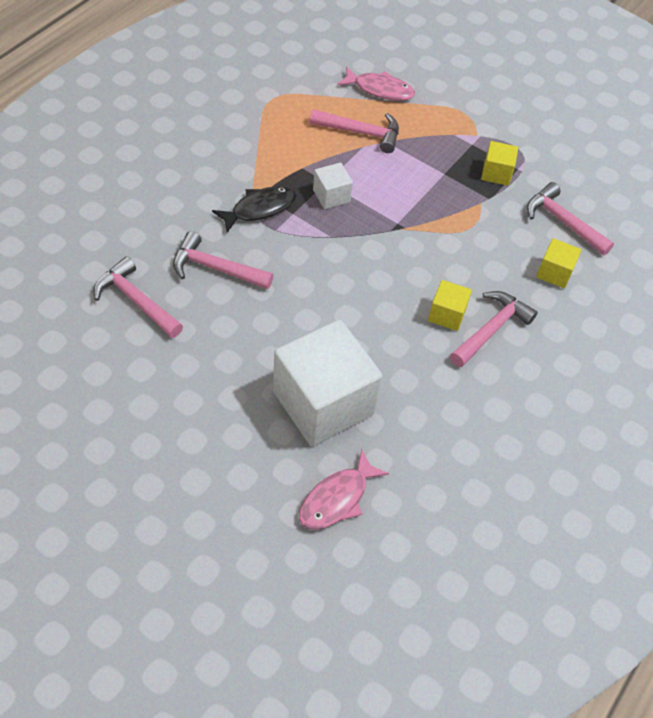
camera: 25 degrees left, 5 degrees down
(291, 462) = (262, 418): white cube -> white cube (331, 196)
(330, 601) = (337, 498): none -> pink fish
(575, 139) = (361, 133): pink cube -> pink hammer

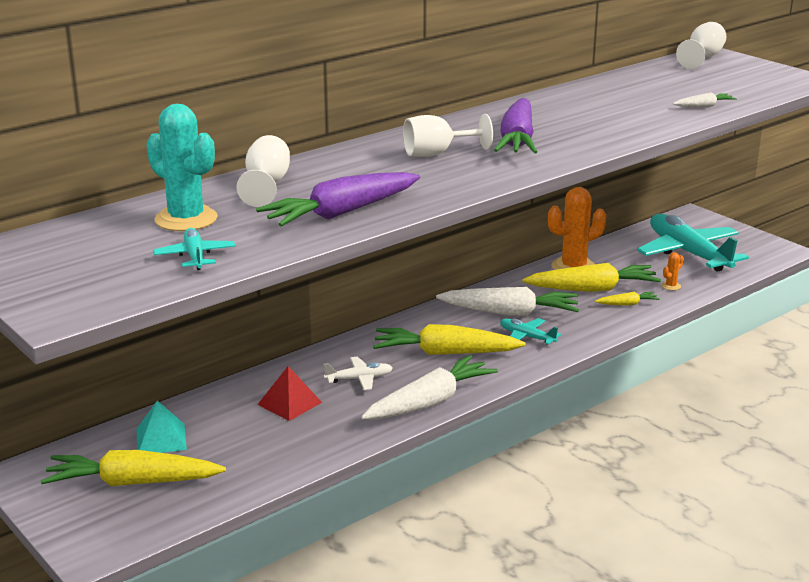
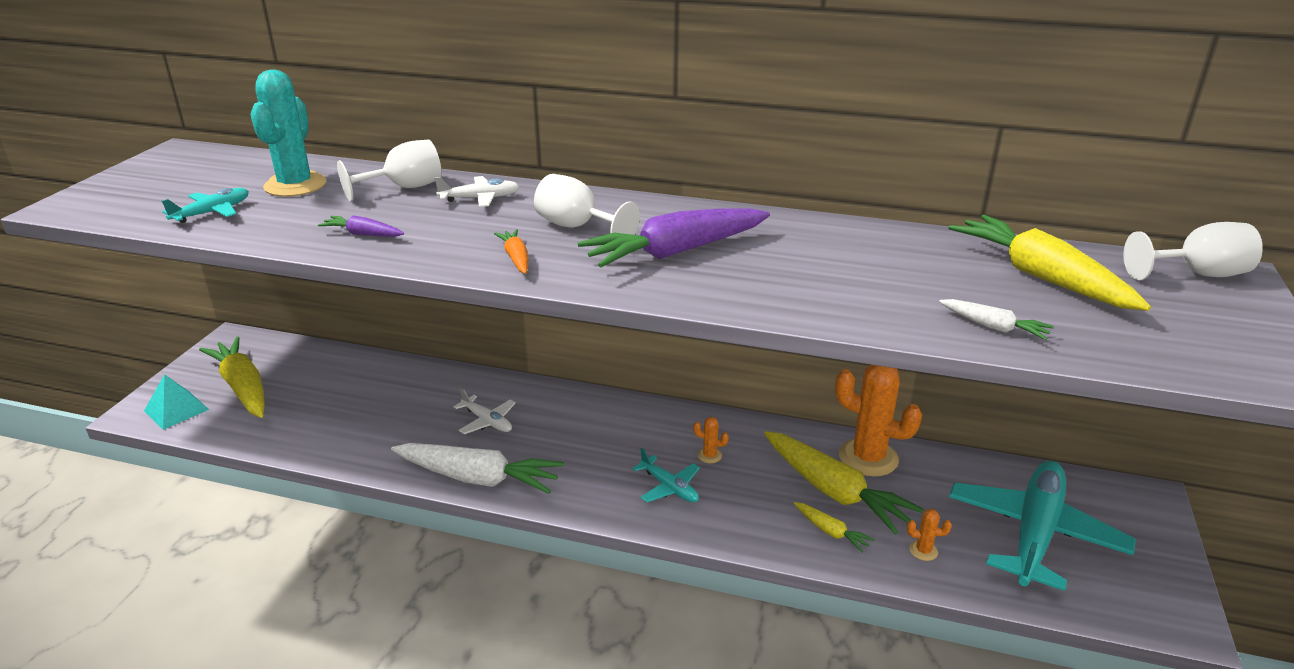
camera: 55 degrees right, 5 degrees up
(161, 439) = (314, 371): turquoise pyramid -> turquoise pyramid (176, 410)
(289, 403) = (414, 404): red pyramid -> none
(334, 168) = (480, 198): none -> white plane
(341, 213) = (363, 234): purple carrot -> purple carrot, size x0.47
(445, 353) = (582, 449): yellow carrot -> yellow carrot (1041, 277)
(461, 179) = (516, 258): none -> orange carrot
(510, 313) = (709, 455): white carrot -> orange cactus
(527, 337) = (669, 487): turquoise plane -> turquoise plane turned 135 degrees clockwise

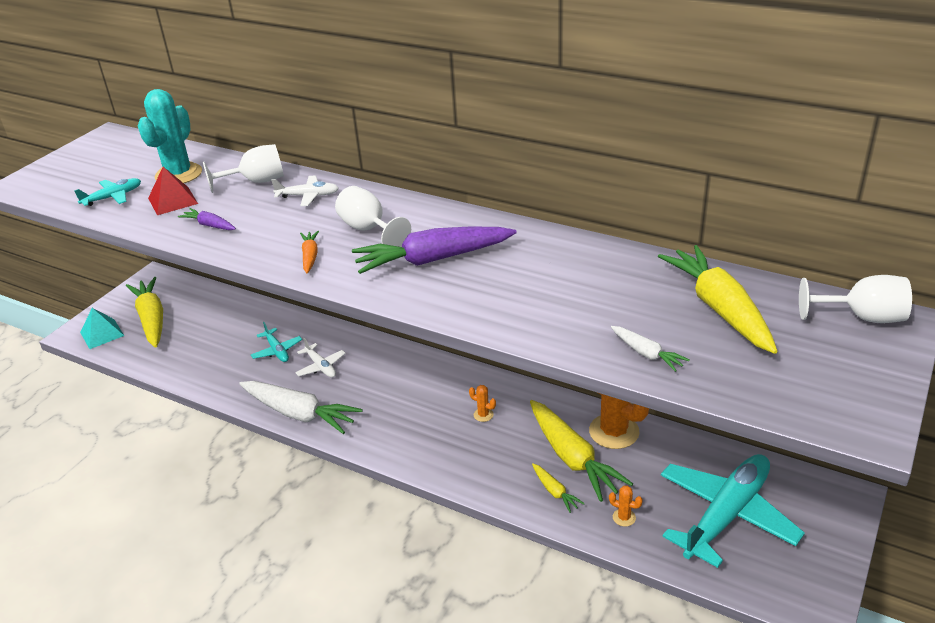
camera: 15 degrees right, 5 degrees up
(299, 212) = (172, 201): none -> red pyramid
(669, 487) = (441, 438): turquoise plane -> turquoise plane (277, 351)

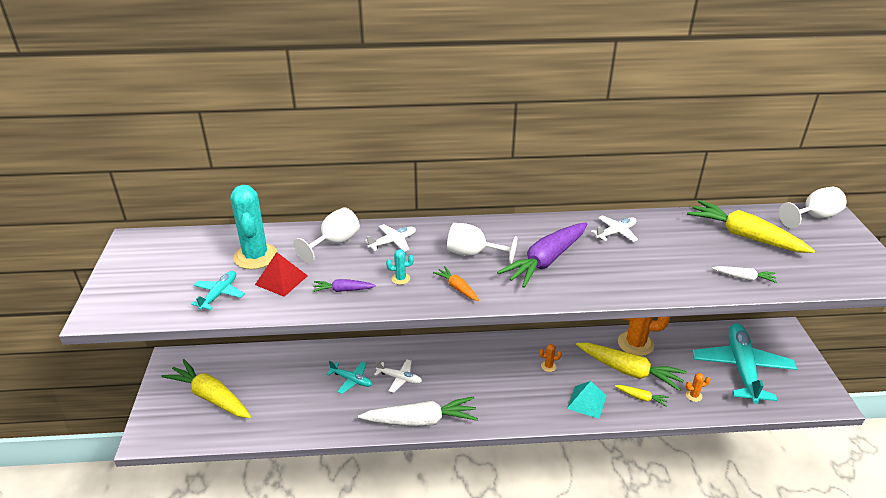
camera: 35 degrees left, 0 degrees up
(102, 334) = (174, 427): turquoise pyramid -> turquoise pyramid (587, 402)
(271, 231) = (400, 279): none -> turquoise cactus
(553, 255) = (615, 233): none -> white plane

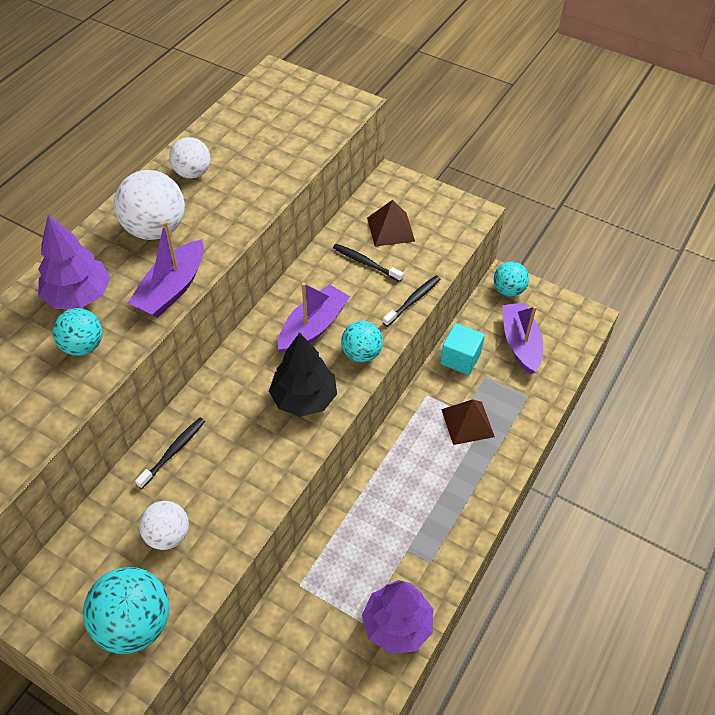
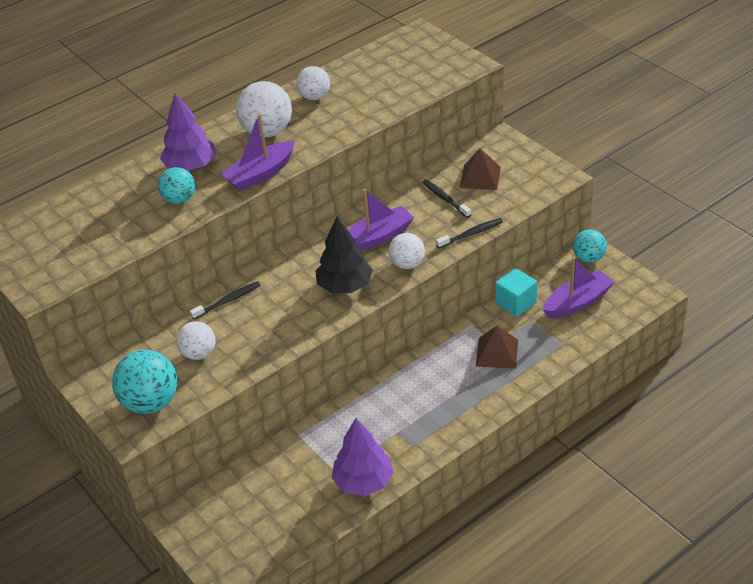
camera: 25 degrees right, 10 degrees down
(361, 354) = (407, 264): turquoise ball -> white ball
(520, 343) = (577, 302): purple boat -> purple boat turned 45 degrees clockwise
***
▸ **Request**
Looking over the records, find each line with the word "left" and copy it.

▸ **Exercise output**
camera: 25 degrees left, 5 degrees down
camera: 35 degrees left, 0 degrees up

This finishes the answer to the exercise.